[TASK DETAILS]:
Output the records exactly, every one of them.
(Beginning of DATA SHOWN)
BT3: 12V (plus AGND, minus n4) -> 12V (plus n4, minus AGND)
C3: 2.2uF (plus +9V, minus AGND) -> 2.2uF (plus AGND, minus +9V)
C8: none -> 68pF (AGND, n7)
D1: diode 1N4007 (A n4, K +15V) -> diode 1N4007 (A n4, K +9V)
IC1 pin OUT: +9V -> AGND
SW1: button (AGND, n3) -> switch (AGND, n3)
(End of DATA SHOWN)
[TASK RESULT]:
BT3: 12V (plus AGND, minus n4) -> 12V (plus n4, minus AGND)
C3: 2.2uF (plus +9V, minus AGND) -> 2.2uF (plus AGND, minus +9V)
C8: none -> 68pF (AGND, n7)
D1: diode 1N4007 (A n4, K +15V) -> diode 1N4007 (A n4, K +9V)
IC1 pin OUT: +9V -> AGND
SW1: button (AGND, n3) -> switch (AGND, n3)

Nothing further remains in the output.